→ **Required action**: Set every entry down again, unchanged, picture-free.

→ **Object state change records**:
Start of Block
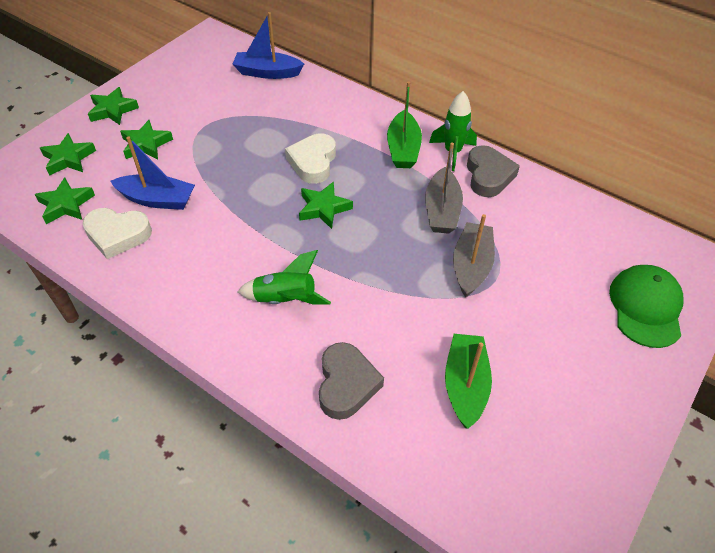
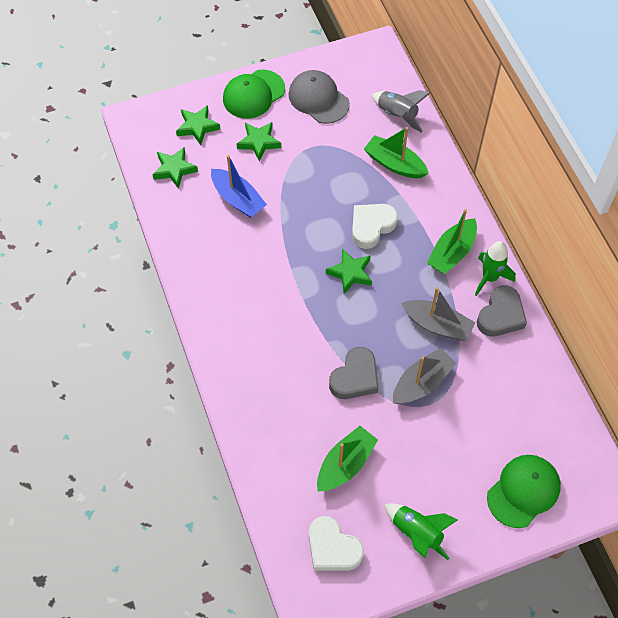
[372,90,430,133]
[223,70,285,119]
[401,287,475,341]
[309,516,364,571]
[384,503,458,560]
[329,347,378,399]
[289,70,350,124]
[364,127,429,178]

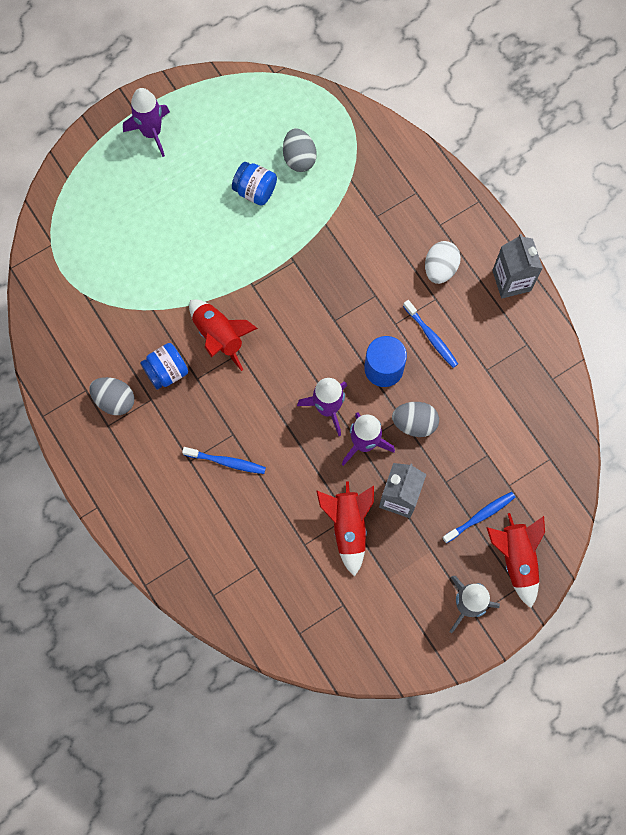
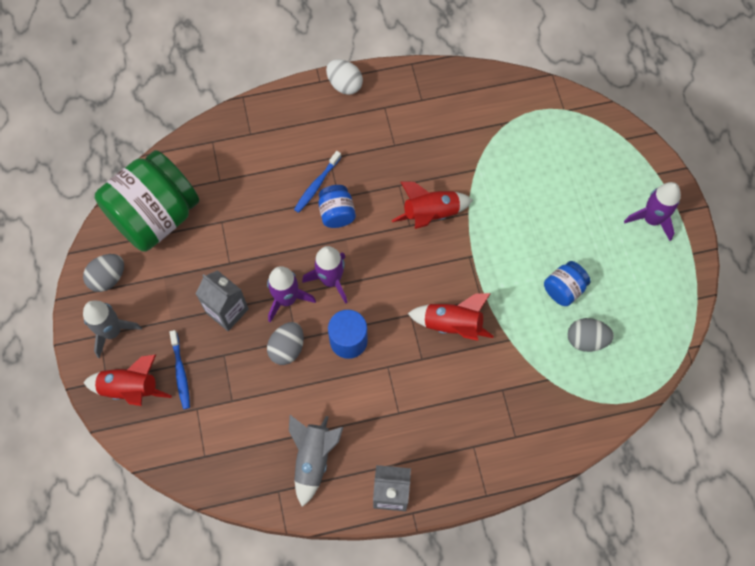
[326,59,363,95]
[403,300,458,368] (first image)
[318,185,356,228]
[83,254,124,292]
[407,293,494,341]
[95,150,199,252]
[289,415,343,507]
End of Block
→ **Answer below**:
[372,90,430,133]
[223,70,285,119]
[401,287,475,341]
[309,516,364,571]
[384,503,458,560]
[329,347,378,399]
[289,70,350,124]
[364,127,429,178]

[326,59,363,95]
[403,300,458,368] (first image)
[318,185,356,228]
[83,254,124,292]
[407,293,494,341]
[95,150,199,252]
[289,415,343,507]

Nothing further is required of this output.